Go through the listing and count the lines with "brick" in them; write only the number.

** Opening SOURCE MATERIAL block **

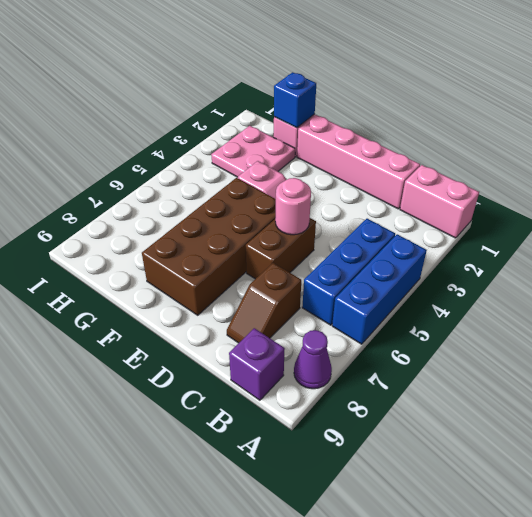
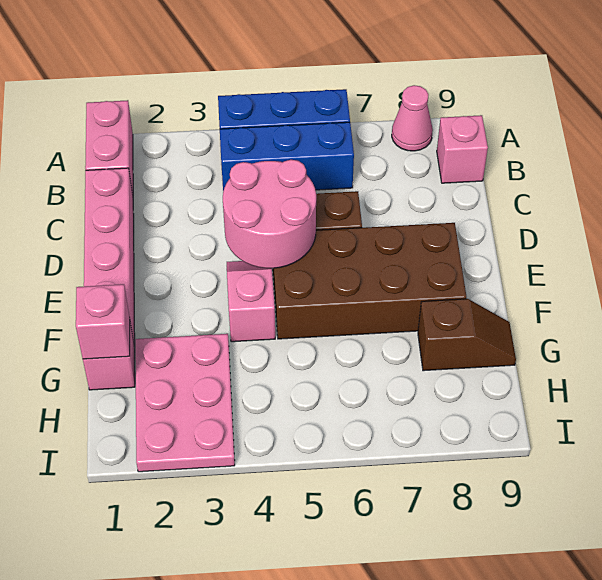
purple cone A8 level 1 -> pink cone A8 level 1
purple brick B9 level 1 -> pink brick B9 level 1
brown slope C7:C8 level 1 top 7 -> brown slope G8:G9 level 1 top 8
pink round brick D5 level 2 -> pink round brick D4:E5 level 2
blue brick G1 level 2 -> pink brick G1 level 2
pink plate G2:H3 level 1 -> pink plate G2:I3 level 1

** Closing SOURCE MATERIAL block **

## SOLUTION TO THIS TASK
3